§ **Task directions**: Scan the records for the word "mouse". Return each line where it is found.

(Stored dataset items)
--- START ---

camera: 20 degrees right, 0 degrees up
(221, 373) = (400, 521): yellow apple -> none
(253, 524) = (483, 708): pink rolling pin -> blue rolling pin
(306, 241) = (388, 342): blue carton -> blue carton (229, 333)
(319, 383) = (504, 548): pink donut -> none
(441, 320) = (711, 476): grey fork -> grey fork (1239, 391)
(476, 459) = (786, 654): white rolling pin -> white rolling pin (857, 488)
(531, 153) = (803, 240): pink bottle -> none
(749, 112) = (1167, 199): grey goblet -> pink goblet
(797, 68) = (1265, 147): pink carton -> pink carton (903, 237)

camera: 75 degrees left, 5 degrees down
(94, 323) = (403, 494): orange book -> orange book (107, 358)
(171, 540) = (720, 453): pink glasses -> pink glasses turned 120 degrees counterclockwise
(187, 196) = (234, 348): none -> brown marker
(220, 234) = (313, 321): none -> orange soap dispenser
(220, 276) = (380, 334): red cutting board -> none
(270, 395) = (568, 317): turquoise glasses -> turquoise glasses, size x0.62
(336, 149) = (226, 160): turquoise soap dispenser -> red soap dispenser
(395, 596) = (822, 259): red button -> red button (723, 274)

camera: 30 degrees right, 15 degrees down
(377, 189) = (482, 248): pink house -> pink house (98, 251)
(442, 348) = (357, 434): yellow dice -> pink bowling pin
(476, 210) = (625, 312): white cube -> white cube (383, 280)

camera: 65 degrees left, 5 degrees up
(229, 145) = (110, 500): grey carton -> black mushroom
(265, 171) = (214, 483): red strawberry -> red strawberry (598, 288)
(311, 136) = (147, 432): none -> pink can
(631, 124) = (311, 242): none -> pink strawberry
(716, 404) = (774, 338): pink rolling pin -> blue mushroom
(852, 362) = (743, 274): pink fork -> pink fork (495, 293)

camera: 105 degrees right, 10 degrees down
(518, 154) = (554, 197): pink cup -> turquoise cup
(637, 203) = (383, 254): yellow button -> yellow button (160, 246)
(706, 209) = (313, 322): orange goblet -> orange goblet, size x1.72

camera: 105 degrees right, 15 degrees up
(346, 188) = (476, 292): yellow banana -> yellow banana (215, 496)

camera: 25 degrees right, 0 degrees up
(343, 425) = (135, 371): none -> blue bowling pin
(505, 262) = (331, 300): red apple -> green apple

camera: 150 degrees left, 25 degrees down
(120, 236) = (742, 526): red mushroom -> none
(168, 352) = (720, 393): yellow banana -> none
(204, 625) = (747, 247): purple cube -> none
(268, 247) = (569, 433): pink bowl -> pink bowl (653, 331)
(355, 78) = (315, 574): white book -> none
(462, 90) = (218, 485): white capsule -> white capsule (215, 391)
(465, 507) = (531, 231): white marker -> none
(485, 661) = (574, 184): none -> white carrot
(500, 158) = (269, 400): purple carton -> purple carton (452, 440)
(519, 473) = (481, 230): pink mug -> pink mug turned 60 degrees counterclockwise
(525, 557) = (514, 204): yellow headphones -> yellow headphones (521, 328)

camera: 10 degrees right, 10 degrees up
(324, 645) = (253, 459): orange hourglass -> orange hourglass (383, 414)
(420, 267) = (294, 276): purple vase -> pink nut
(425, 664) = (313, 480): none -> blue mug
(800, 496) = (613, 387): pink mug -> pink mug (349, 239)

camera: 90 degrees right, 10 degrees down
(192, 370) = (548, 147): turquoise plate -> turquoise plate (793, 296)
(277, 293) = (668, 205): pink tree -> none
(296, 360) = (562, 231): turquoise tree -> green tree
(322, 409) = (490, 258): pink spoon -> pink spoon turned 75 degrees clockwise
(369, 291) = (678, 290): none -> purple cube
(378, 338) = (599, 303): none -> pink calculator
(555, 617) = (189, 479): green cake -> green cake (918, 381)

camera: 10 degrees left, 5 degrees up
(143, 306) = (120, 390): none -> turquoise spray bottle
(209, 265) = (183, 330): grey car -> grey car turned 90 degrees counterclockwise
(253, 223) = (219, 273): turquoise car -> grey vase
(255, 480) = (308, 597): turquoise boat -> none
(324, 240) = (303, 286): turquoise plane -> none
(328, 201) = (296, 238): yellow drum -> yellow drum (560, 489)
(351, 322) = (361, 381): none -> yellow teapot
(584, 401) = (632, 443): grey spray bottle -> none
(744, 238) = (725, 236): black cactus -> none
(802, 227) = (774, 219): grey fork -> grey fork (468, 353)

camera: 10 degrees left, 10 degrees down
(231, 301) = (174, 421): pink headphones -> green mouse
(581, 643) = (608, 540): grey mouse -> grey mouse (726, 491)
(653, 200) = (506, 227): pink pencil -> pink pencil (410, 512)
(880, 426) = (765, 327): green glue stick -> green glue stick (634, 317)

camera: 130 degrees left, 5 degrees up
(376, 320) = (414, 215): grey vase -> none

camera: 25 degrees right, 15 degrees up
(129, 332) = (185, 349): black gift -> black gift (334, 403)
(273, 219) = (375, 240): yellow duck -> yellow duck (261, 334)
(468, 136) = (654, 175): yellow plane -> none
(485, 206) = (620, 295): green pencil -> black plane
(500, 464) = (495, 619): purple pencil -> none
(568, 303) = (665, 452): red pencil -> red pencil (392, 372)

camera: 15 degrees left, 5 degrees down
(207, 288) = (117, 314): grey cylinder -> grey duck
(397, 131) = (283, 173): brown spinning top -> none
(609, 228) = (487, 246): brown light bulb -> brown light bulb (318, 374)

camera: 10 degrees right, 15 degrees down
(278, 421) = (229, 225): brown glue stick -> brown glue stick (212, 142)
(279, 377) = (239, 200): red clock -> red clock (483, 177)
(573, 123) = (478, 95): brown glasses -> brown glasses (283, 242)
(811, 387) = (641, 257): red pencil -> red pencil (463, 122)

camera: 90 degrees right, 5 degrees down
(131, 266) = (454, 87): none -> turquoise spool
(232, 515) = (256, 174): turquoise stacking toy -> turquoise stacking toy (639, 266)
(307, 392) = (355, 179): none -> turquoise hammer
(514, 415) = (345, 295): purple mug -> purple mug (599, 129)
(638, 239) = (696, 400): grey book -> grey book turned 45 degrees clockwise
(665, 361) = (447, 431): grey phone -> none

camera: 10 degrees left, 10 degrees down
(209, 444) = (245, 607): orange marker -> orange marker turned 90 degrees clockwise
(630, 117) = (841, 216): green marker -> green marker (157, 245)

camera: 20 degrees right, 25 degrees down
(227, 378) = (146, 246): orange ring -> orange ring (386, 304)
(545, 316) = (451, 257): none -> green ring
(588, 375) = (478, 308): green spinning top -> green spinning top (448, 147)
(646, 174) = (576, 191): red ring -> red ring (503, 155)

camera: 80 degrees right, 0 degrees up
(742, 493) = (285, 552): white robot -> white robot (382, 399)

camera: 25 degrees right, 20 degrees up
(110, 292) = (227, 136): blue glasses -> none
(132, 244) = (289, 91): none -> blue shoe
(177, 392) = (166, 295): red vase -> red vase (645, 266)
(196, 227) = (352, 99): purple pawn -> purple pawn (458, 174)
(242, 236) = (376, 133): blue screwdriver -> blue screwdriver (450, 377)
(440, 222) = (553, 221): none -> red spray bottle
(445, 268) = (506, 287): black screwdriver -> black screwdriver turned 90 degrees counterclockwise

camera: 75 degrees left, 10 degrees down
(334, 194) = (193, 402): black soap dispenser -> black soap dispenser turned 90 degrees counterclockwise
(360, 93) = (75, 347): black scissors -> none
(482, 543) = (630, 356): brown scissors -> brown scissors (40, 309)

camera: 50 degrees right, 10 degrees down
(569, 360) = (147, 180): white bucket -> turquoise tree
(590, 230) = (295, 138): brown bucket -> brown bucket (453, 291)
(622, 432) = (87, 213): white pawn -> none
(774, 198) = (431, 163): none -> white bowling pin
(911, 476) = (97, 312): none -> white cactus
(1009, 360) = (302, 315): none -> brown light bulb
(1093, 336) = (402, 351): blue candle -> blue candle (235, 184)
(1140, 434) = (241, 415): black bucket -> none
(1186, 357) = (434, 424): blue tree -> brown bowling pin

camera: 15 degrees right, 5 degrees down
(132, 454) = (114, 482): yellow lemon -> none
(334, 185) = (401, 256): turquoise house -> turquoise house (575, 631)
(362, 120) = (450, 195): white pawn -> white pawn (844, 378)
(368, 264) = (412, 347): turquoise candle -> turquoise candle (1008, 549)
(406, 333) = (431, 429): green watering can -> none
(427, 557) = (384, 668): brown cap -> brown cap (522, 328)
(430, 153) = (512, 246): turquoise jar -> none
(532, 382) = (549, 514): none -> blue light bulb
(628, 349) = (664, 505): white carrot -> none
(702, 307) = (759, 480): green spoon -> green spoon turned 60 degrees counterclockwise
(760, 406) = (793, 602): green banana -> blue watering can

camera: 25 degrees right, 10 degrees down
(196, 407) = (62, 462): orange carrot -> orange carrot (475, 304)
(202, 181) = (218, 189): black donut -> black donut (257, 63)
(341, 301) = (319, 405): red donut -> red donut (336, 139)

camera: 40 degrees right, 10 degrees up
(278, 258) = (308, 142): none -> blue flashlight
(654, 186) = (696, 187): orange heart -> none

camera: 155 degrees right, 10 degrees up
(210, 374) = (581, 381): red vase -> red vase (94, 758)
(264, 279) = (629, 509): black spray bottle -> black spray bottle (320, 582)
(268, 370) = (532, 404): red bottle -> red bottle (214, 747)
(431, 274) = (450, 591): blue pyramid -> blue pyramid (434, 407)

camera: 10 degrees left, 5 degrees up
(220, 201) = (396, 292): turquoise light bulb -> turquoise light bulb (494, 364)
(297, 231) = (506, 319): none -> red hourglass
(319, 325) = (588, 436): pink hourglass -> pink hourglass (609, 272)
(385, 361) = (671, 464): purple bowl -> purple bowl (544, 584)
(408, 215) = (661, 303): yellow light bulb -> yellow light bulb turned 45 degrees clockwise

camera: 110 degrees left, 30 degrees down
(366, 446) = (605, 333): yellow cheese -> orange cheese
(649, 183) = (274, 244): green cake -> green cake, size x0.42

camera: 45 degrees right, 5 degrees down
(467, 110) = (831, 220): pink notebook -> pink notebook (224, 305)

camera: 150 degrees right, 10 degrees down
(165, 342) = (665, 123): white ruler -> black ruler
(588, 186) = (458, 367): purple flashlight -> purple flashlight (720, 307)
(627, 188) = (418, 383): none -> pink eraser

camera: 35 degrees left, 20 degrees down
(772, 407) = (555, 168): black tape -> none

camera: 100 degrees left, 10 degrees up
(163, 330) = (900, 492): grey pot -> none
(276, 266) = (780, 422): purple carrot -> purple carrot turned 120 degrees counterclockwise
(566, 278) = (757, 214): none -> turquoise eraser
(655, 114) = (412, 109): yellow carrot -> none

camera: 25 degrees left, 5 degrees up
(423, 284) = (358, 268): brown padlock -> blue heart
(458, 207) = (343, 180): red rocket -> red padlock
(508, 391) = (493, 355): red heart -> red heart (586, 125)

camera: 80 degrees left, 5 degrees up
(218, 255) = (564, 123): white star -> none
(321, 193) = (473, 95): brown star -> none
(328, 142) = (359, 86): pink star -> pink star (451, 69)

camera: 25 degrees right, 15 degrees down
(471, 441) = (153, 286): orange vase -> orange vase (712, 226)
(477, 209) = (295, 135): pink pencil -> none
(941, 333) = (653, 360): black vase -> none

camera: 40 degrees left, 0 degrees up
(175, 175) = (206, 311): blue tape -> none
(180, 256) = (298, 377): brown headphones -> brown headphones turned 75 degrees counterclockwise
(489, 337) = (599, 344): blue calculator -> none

--- END ---

§ **Worked solution**:
(231, 301) = (174, 421): pink headphones -> green mouse
(581, 643) = (608, 540): grey mouse -> grey mouse (726, 491)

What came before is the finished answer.